ACTIVITY: The answer should reproduce every entry exactly and contain no images.

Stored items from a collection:
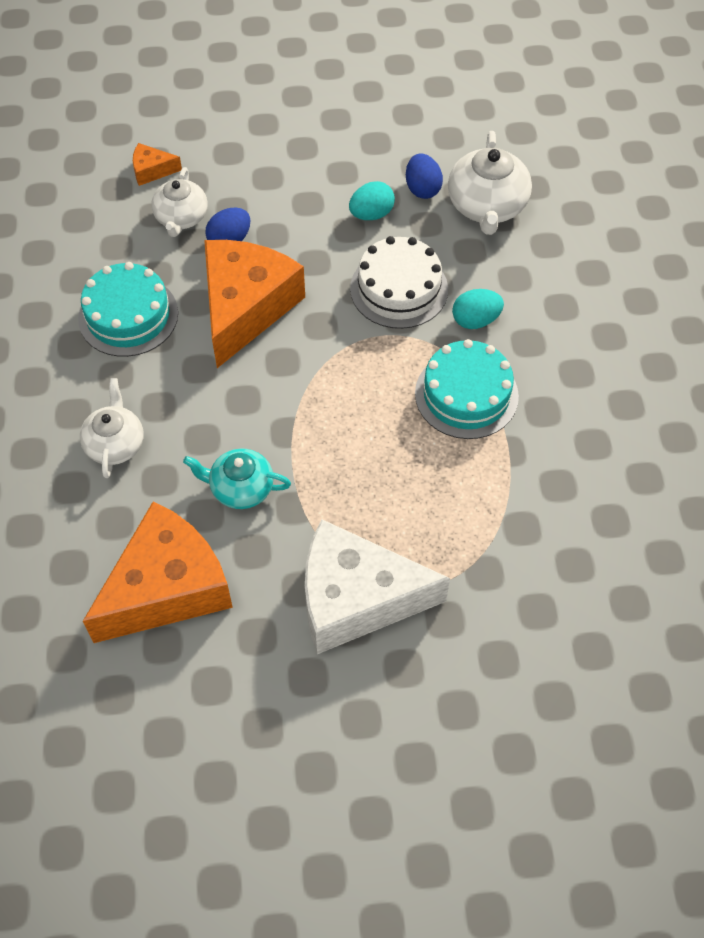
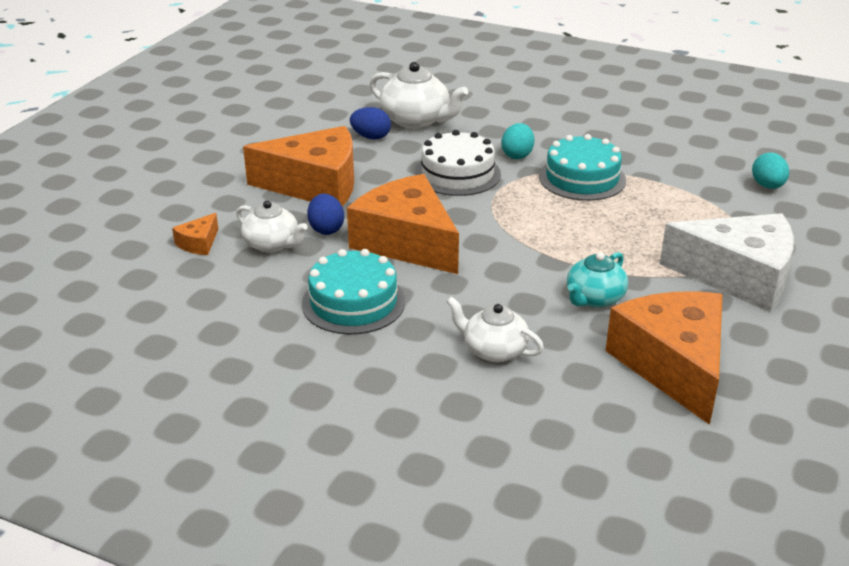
camera: 60 degrees left, 25 degrees down
white cheese [305,519,450,654] -> white cheese turned 105 degrees counterclockwise [660,213,794,312]
turquoise egg [349,181,395,220] -> turquoise egg moved to [752,152,789,189]
none -> orange cheese [243,126,354,206]

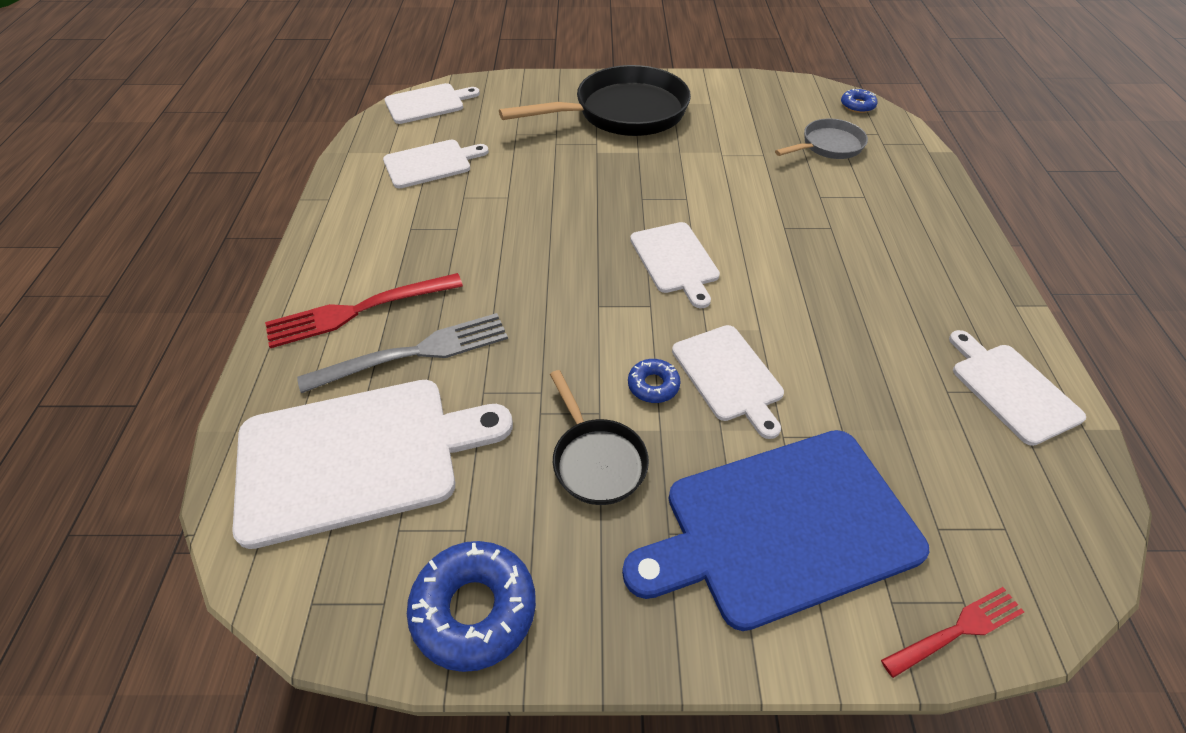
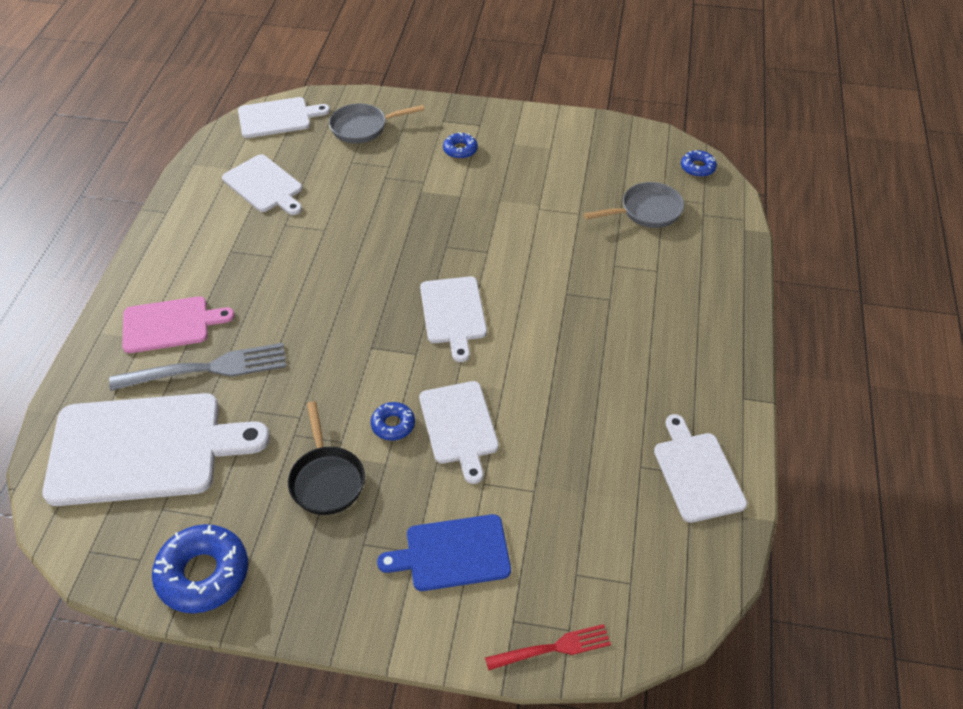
camera: 10 degrees right, 0 degrees up
red fork [265,273,463,348] -> pink cutting board [122,296,235,353]
white cutting board [383,140,489,188] -> white cutting board turned 60 degrees clockwise [222,154,302,215]
black pan [499,65,691,136] -> blue donut [443,132,478,159]
blue cutting board [622,430,930,631] -> blue cutting board [377,514,511,591], size x0.56
none -> grey pan [329,103,425,143]

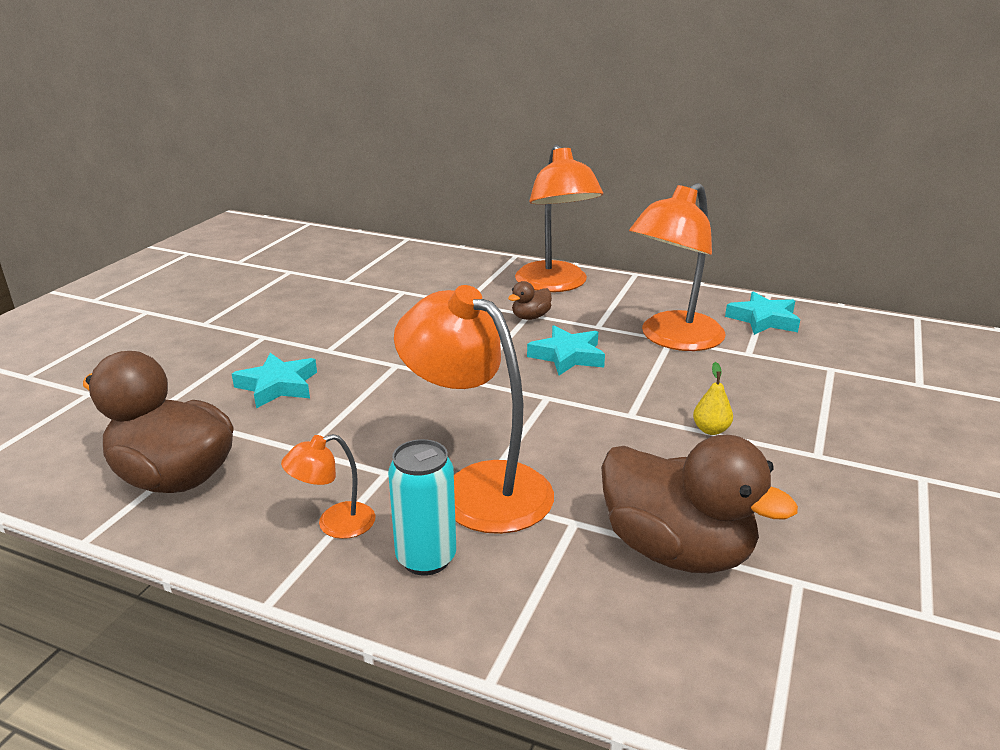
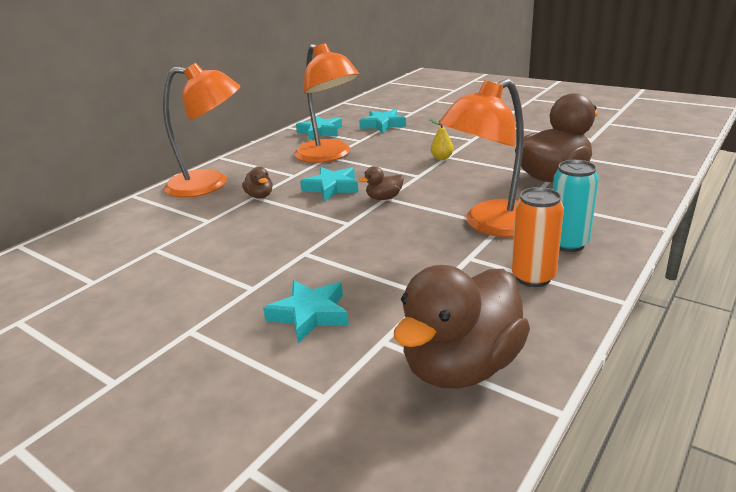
camera: 75 degrees left, 0 degrees up
orange lamp [281,434,376,539] -> orange can [511,187,564,287]
none -> turquoise star [359,109,406,133]
none -> brown duck [359,166,404,200]

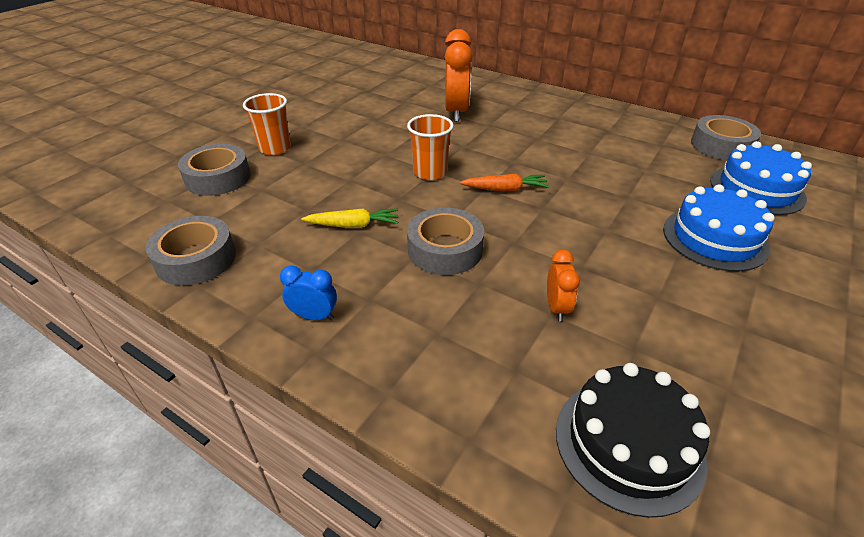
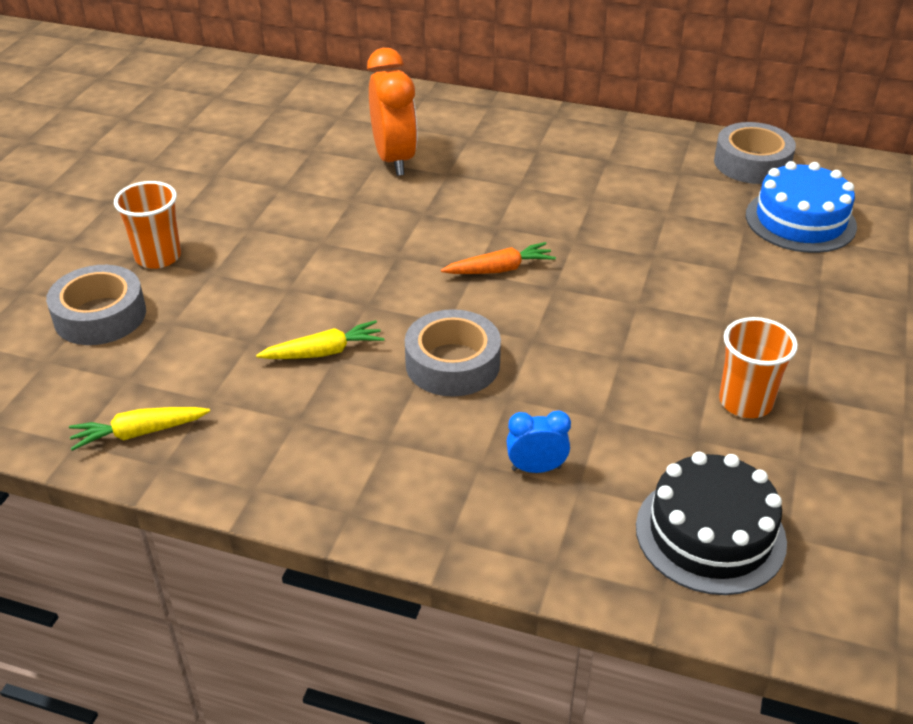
camera: 15 degrees left, 0 degrees up
grey tape [145,216,236,286] -> yellow carrot [69,407,210,451]
blue clock [280,265,337,320] -> blue clock moved to [507,410,571,473]
orange cup [407,114,454,180] -> orange cup moved to [719,317,798,418]
orange clock [547,250,580,321] -> none
blue cake [663,184,775,272] -> none

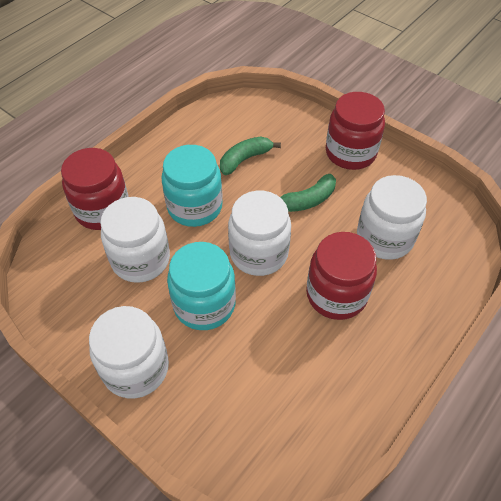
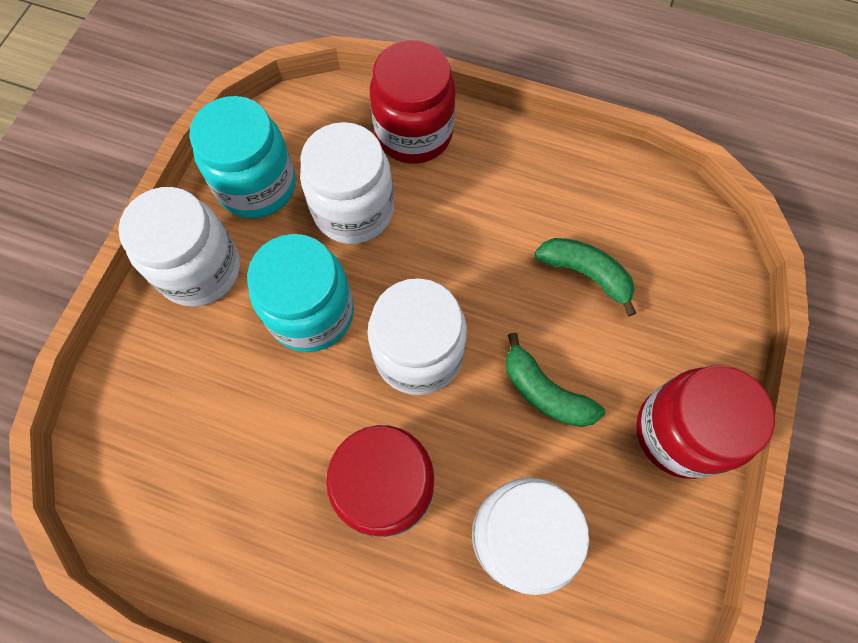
camera: 70 degrees right, 15 degrees up
turquoise jar [161,145,223,227] -> turquoise jar moved to [189,96,296,218]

OUTPUT OF THE EXERCISE:
camera: 60 degrees left, 25 degrees down
white cheese [305,519,450,654] -> white cheese turned 105 degrees counterclockwise [660,213,794,312]
turquoise egg [349,181,395,220] -> turquoise egg moved to [752,152,789,189]
none -> orange cheese [243,126,354,206]

camera: 10 degrees right, 0 degrees up
red fork [265,273,463,348] -> pink cutting board [122,296,235,353]
white cutting board [383,140,489,188] -> white cutting board turned 60 degrees clockwise [222,154,302,215]
black pan [499,65,691,136] -> blue donut [443,132,478,159]
blue cutting board [622,430,930,631] -> blue cutting board [377,514,511,591], size x0.56
none -> grey pan [329,103,425,143]

camera: 75 degrees left, 0 degrees up
orange lamp [281,434,376,539] -> orange can [511,187,564,287]
none -> turquoise star [359,109,406,133]
none -> brown duck [359,166,404,200]

camera: 15 degrees left, 0 degrees up
grey tape [145,216,236,286] -> yellow carrot [69,407,210,451]
blue clock [280,265,337,320] -> blue clock moved to [507,410,571,473]
orange cup [407,114,454,180] -> orange cup moved to [719,317,798,418]
orange clock [547,250,580,321] -> none
blue cake [663,184,775,272] -> none

camera: 70 degrees right, 15 degrees up
turquoise jar [161,145,223,227] -> turquoise jar moved to [189,96,296,218]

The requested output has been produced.